--- Problem details ---
Read the entries below and pull out each line with the string "pink".

[Start of Attachment]

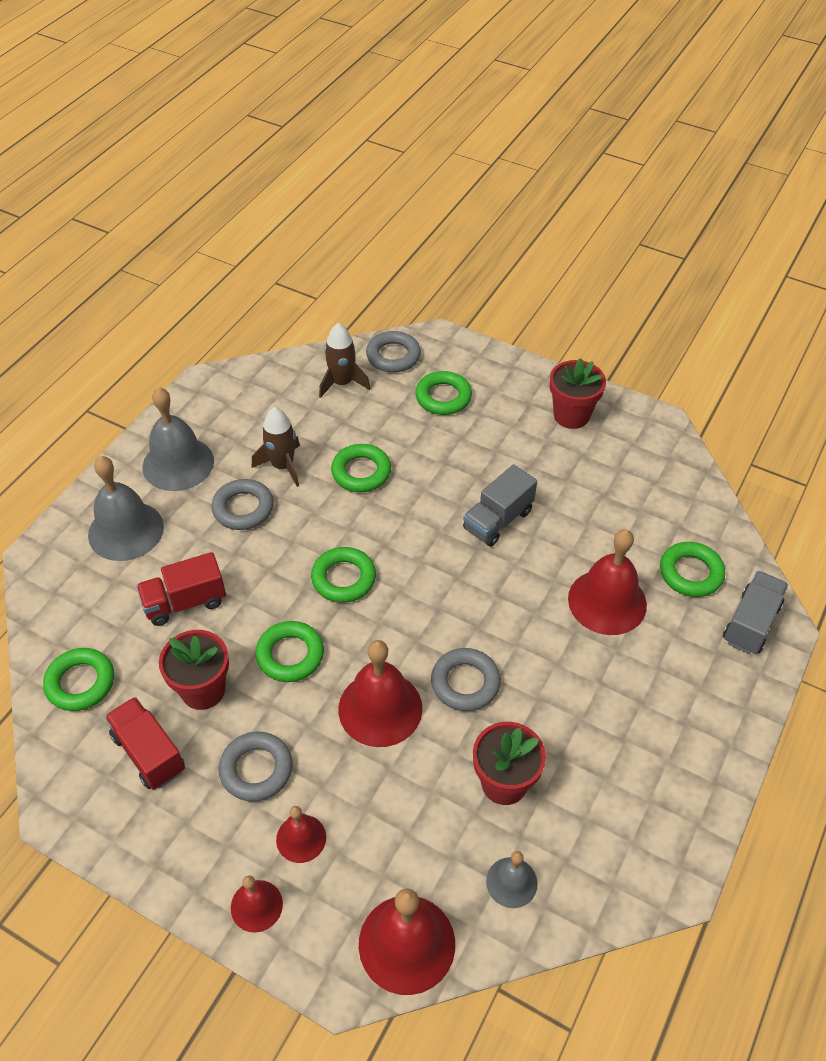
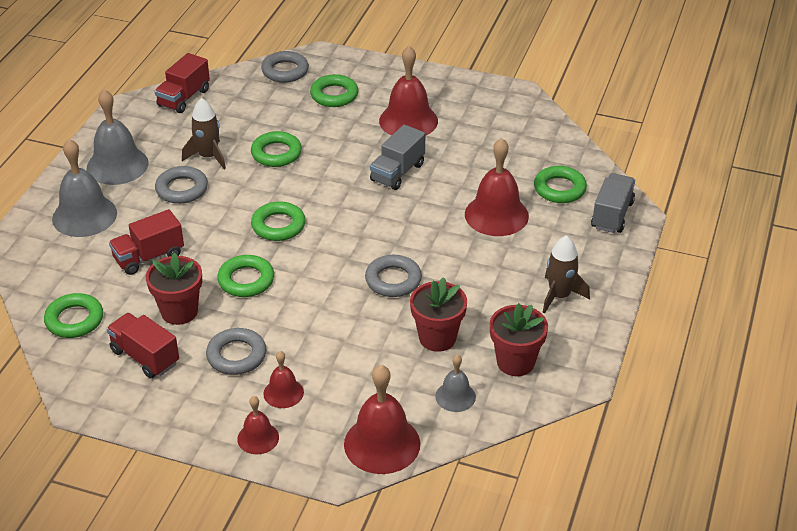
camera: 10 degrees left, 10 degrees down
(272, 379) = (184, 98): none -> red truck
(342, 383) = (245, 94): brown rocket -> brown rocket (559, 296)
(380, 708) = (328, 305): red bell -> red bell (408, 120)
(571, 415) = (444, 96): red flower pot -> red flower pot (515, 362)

[End of Attachment]
[Start of Attachment]

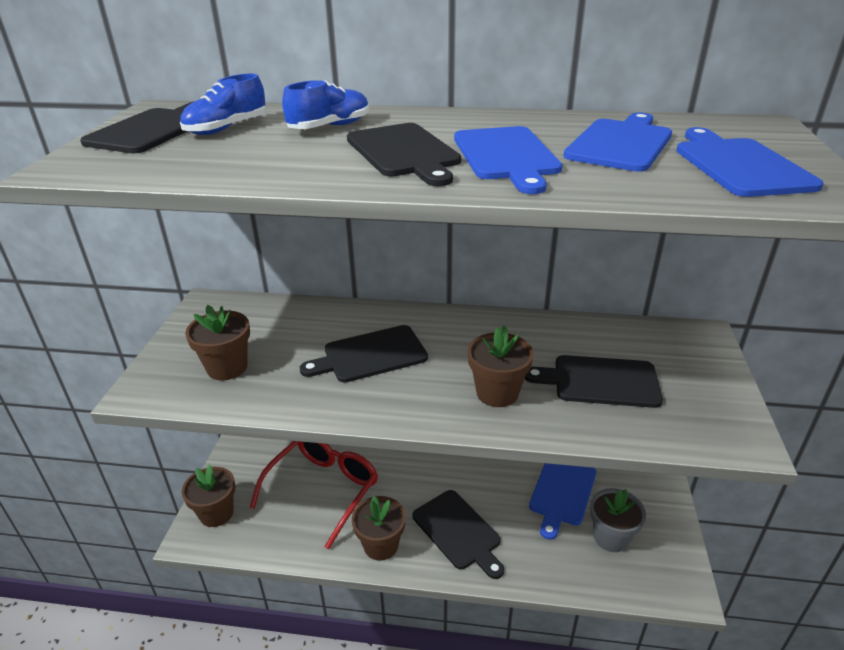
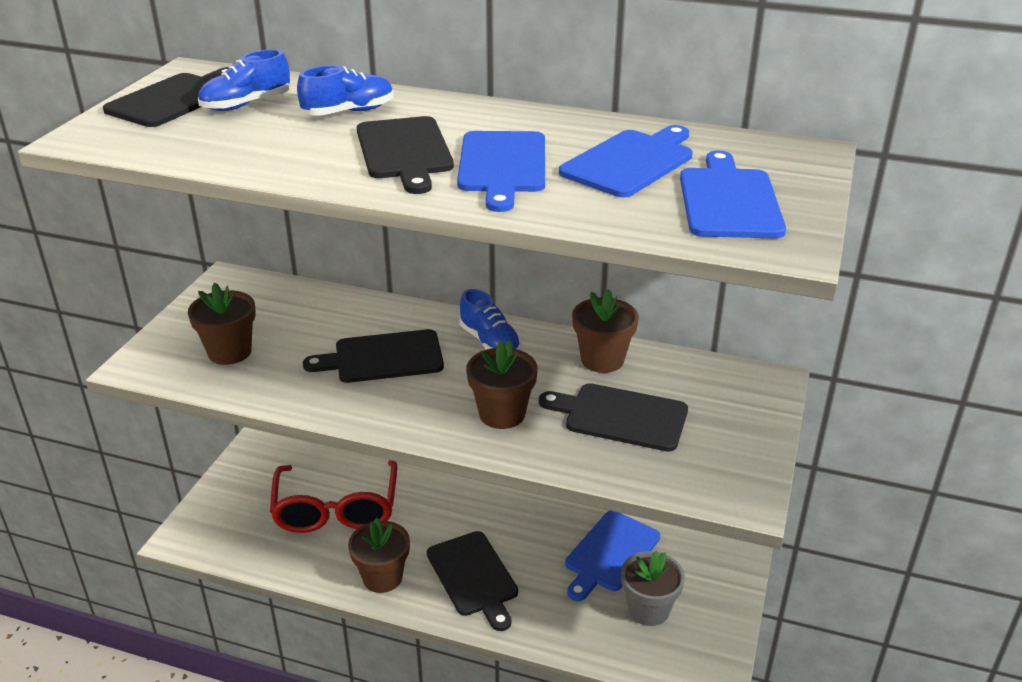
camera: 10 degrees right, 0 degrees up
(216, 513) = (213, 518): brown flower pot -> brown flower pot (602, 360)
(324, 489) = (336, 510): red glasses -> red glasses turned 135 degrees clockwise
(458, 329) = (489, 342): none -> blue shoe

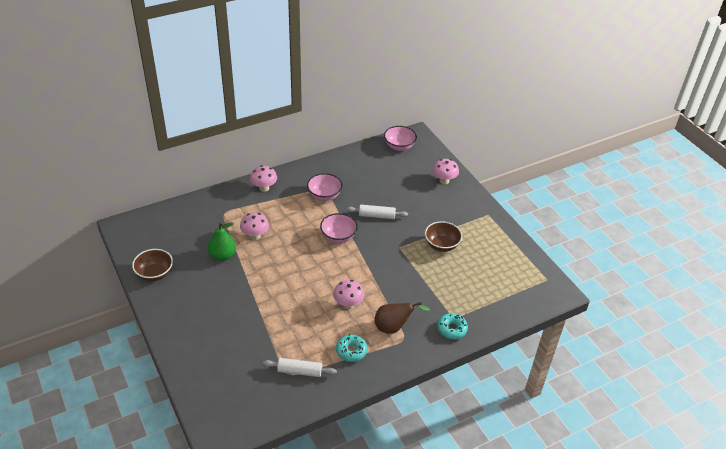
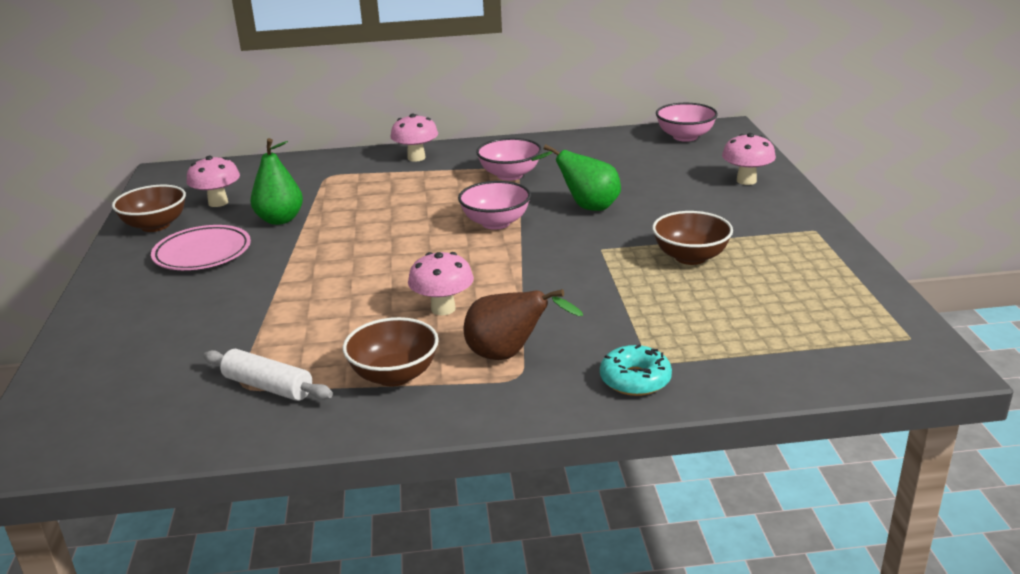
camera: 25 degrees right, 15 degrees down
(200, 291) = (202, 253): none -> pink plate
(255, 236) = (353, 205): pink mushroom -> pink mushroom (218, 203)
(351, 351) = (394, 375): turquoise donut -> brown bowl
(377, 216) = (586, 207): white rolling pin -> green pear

[End of Attachment]

--- Written solution ---
(200, 291) = (202, 253): none -> pink plate
(255, 236) = (353, 205): pink mushroom -> pink mushroom (218, 203)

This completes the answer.